→ **Data extract**
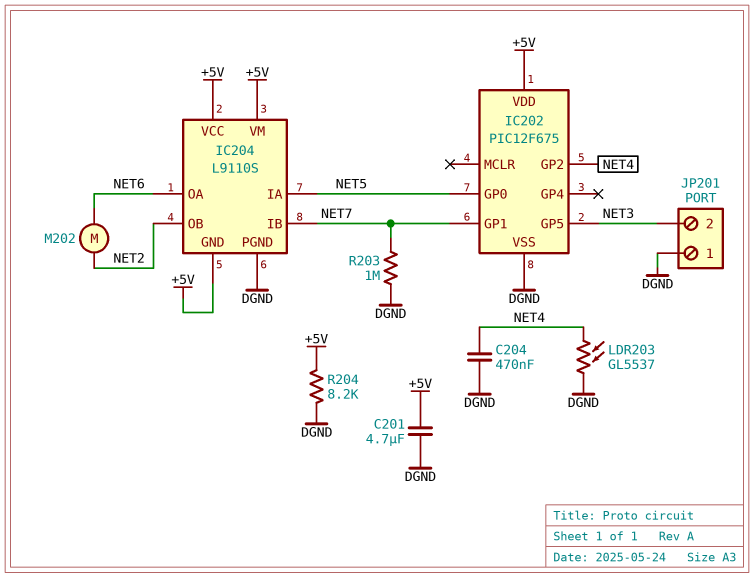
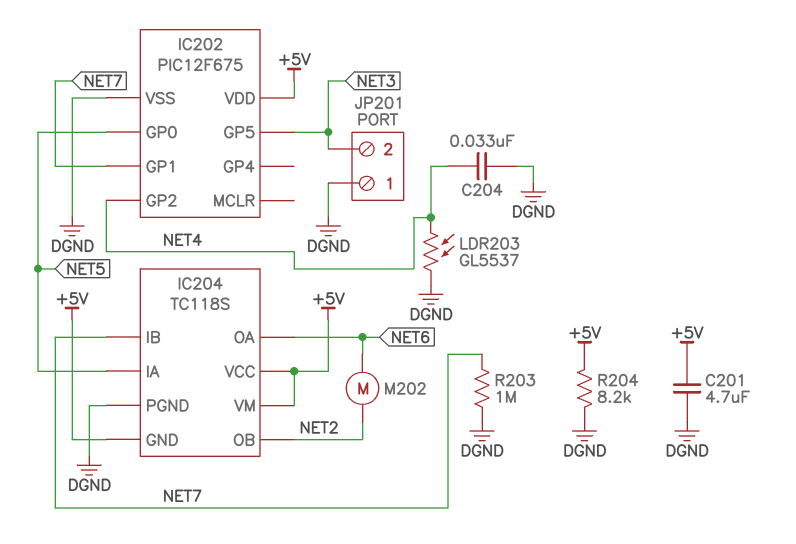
C204: 470nF (DGND, NET4) -> 33nF (DGND, NET4)
IC204: L9110S -> TC118S

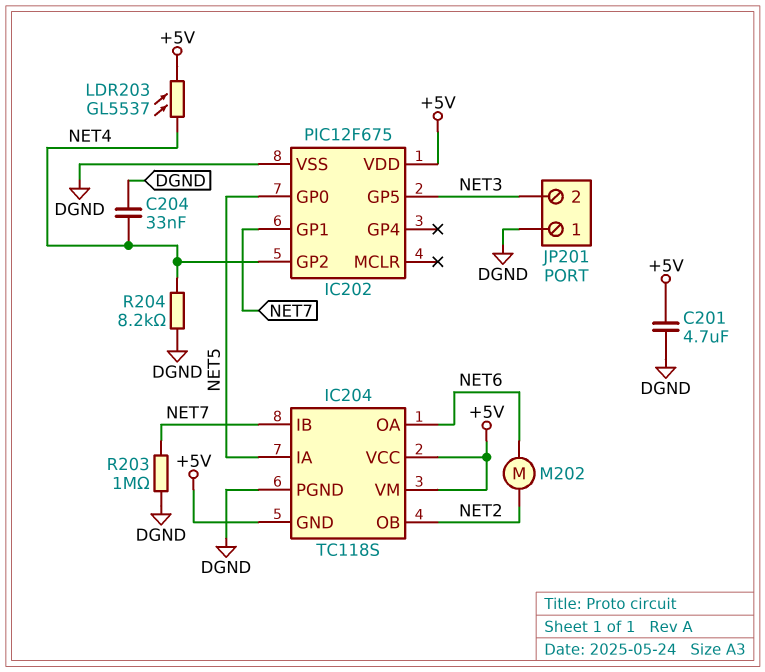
LDR203: GL5537 (DGND, NET4) -> GL5537 (+5V, NET4)
R204: 8.2k (+5V, DGND) -> 8.2k (DGND, NET4)

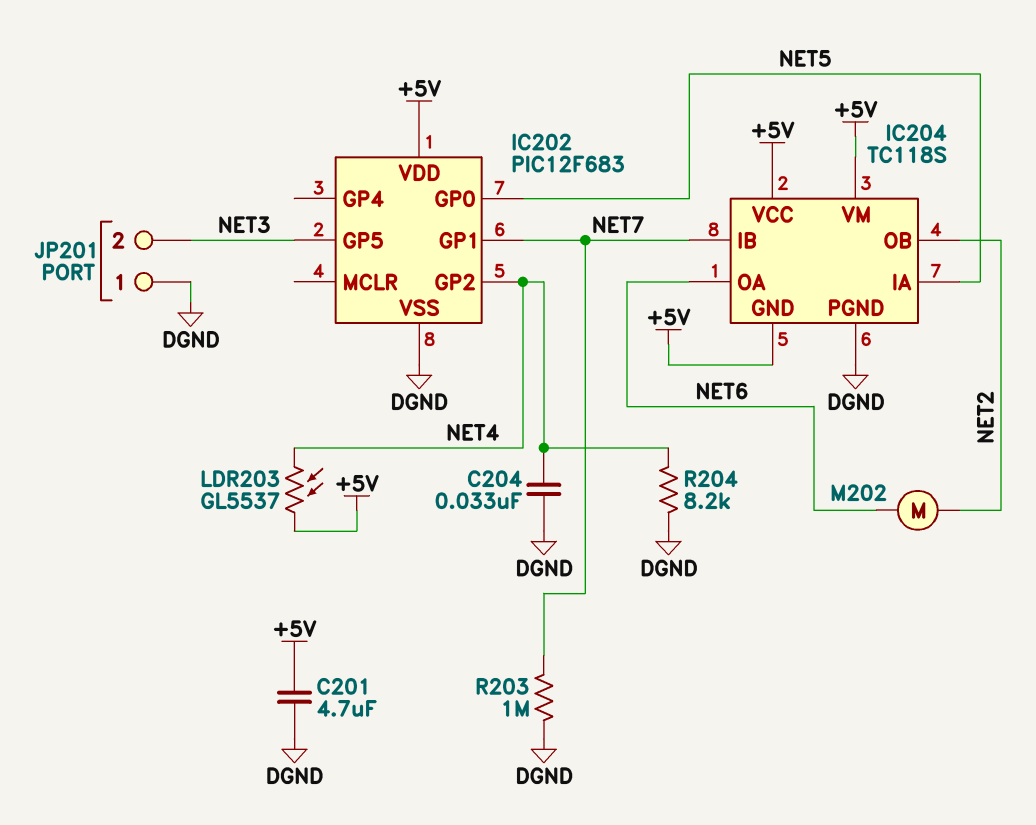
IC202: PIC12F675 -> PIC12F683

→ **To do**
Give again, word for word, the line containing "R204: 8.2k (+5V, DGND) -> 8.2k (DGND, NET4)" and every line after it to the end of the records; leave out the pictures.

→ **Output**
R204: 8.2k (+5V, DGND) -> 8.2k (DGND, NET4)

IC202: PIC12F675 -> PIC12F683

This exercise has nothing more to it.